• [DATA TO PROCESS]
§ §
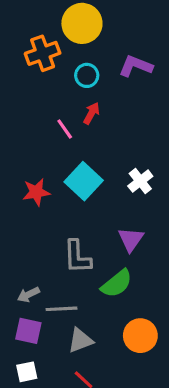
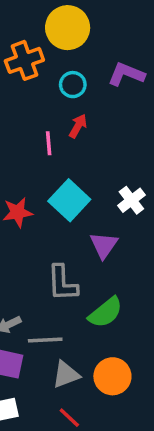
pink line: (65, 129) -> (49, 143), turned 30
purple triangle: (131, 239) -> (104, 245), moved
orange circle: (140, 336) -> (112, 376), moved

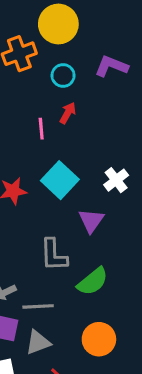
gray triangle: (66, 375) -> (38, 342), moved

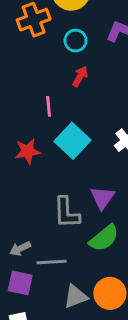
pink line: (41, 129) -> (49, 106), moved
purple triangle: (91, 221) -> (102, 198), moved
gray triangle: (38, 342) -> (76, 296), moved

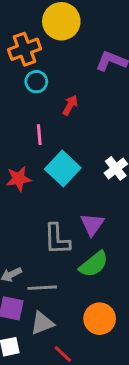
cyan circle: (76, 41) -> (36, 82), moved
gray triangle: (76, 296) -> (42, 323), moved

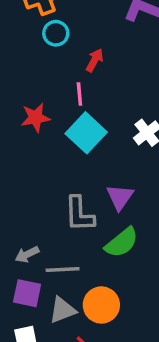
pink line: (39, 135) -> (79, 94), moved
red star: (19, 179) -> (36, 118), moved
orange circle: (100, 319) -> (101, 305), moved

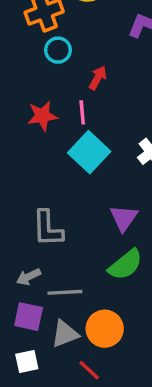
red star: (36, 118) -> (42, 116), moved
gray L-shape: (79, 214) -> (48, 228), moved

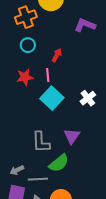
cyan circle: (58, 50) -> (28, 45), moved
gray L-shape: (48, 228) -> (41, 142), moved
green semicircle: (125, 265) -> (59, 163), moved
§ §
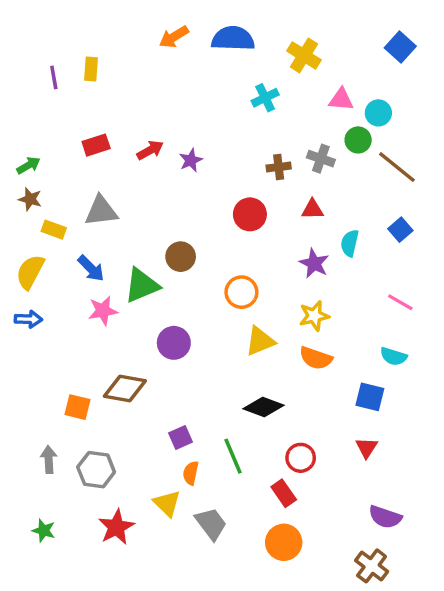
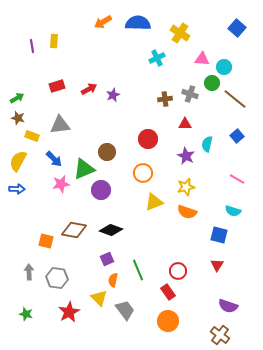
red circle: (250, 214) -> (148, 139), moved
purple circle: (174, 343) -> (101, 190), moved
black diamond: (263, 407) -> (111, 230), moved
§ §
• [DESCRIPTION OF THE TASK] Everything above from the line containing "purple circle: (174, 343)" down to the line containing "black diamond: (263, 407)" should be copied exactly, both end lines included, and nothing else.

• [TASK RESPONSE]
purple circle: (174, 343) -> (101, 190), moved
black diamond: (263, 407) -> (111, 230), moved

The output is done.